§ TASK INSTRUCTIONS
Every entry in the data below needs to be repeated exactly.

-- MATERIAL FOR THE TASK follows --

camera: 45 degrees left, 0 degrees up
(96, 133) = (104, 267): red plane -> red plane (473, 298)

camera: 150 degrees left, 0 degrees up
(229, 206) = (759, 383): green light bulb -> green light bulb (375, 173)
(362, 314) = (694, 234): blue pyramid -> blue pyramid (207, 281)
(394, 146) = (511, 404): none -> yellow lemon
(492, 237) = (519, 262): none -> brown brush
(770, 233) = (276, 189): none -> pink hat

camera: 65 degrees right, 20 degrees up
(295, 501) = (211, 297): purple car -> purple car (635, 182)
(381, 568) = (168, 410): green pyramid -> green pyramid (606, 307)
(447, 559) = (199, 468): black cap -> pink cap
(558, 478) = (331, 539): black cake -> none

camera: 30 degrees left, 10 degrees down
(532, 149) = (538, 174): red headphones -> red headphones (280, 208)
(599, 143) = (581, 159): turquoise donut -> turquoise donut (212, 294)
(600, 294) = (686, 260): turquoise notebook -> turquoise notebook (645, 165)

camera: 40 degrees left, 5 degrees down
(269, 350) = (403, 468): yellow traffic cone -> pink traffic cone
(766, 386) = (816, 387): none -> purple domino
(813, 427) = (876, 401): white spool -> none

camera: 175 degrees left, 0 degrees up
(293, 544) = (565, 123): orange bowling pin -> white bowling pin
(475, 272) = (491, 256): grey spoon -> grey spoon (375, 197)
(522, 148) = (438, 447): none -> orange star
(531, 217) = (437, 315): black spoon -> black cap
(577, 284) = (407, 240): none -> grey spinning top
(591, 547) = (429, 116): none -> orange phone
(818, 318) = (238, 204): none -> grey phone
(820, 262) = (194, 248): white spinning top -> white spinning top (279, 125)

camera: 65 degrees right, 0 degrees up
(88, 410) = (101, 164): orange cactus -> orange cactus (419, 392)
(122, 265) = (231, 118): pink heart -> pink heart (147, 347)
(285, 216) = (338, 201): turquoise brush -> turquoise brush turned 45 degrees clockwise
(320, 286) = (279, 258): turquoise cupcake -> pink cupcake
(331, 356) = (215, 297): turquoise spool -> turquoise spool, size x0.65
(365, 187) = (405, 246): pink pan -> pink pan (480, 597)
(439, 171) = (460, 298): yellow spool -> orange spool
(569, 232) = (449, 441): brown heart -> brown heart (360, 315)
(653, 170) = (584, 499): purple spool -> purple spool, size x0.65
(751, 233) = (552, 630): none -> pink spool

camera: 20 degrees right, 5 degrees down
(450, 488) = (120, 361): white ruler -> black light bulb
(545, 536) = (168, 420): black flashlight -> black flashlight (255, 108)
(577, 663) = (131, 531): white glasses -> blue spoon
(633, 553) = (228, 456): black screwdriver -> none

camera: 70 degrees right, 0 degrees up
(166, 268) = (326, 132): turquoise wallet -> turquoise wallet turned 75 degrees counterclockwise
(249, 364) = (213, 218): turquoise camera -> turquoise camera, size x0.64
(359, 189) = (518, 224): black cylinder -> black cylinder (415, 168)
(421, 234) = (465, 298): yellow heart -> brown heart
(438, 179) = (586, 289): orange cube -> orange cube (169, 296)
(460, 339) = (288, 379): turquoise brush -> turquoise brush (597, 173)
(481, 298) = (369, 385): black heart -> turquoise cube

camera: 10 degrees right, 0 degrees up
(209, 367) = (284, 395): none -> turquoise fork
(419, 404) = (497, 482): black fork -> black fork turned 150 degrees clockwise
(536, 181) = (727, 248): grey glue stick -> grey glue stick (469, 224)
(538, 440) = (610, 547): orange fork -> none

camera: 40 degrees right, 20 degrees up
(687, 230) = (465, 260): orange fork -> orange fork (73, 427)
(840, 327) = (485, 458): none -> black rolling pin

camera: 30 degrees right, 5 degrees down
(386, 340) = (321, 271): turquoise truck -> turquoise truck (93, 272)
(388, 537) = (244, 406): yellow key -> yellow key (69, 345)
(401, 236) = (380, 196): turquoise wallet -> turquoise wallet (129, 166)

-- MATERIAL FOR THE TASK concluded --

§ FINAL ANSWER
camera: 45 degrees left, 0 degrees up
(96, 133) = (104, 267): red plane -> red plane (473, 298)

camera: 150 degrees left, 0 degrees up
(229, 206) = (759, 383): green light bulb -> green light bulb (375, 173)
(362, 314) = (694, 234): blue pyramid -> blue pyramid (207, 281)
(394, 146) = (511, 404): none -> yellow lemon
(492, 237) = (519, 262): none -> brown brush
(770, 233) = (276, 189): none -> pink hat

camera: 65 degrees right, 20 degrees up
(295, 501) = (211, 297): purple car -> purple car (635, 182)
(381, 568) = (168, 410): green pyramid -> green pyramid (606, 307)
(447, 559) = (199, 468): black cap -> pink cap
(558, 478) = (331, 539): black cake -> none

camera: 30 degrees left, 10 degrees down
(532, 149) = (538, 174): red headphones -> red headphones (280, 208)
(599, 143) = (581, 159): turquoise donut -> turquoise donut (212, 294)
(600, 294) = (686, 260): turquoise notebook -> turquoise notebook (645, 165)

camera: 40 degrees left, 5 degrees down
(269, 350) = (403, 468): yellow traffic cone -> pink traffic cone
(766, 386) = (816, 387): none -> purple domino
(813, 427) = (876, 401): white spool -> none

camera: 175 degrees left, 0 degrees up
(293, 544) = (565, 123): orange bowling pin -> white bowling pin
(475, 272) = (491, 256): grey spoon -> grey spoon (375, 197)
(522, 148) = (438, 447): none -> orange star
(531, 217) = (437, 315): black spoon -> black cap
(577, 284) = (407, 240): none -> grey spinning top
(591, 547) = (429, 116): none -> orange phone
(818, 318) = (238, 204): none -> grey phone
(820, 262) = (194, 248): white spinning top -> white spinning top (279, 125)

camera: 65 degrees right, 0 degrees up
(88, 410) = (101, 164): orange cactus -> orange cactus (419, 392)
(122, 265) = (231, 118): pink heart -> pink heart (147, 347)
(285, 216) = (338, 201): turquoise brush -> turquoise brush turned 45 degrees clockwise
(320, 286) = (279, 258): turquoise cupcake -> pink cupcake
(331, 356) = (215, 297): turquoise spool -> turquoise spool, size x0.65
(365, 187) = (405, 246): pink pan -> pink pan (480, 597)
(439, 171) = (460, 298): yellow spool -> orange spool
(569, 232) = (449, 441): brown heart -> brown heart (360, 315)
(653, 170) = (584, 499): purple spool -> purple spool, size x0.65
(751, 233) = (552, 630): none -> pink spool

camera: 20 degrees right, 5 degrees down
(450, 488) = (120, 361): white ruler -> black light bulb
(545, 536) = (168, 420): black flashlight -> black flashlight (255, 108)
(577, 663) = (131, 531): white glasses -> blue spoon
(633, 553) = (228, 456): black screwdriver -> none

camera: 70 degrees right, 0 degrees up
(166, 268) = (326, 132): turquoise wallet -> turquoise wallet turned 75 degrees counterclockwise
(249, 364) = (213, 218): turquoise camera -> turquoise camera, size x0.64
(359, 189) = (518, 224): black cylinder -> black cylinder (415, 168)
(421, 234) = (465, 298): yellow heart -> brown heart
(438, 179) = (586, 289): orange cube -> orange cube (169, 296)
(460, 339) = (288, 379): turquoise brush -> turquoise brush (597, 173)
(481, 298) = (369, 385): black heart -> turquoise cube

camera: 10 degrees right, 0 degrees up
(209, 367) = (284, 395): none -> turquoise fork
(419, 404) = (497, 482): black fork -> black fork turned 150 degrees clockwise
(536, 181) = (727, 248): grey glue stick -> grey glue stick (469, 224)
(538, 440) = (610, 547): orange fork -> none

camera: 40 degrees right, 20 degrees up
(687, 230) = (465, 260): orange fork -> orange fork (73, 427)
(840, 327) = (485, 458): none -> black rolling pin

camera: 30 degrees right, 5 degrees down
(386, 340) = (321, 271): turquoise truck -> turquoise truck (93, 272)
(388, 537) = (244, 406): yellow key -> yellow key (69, 345)
(401, 236) = (380, 196): turquoise wallet -> turquoise wallet (129, 166)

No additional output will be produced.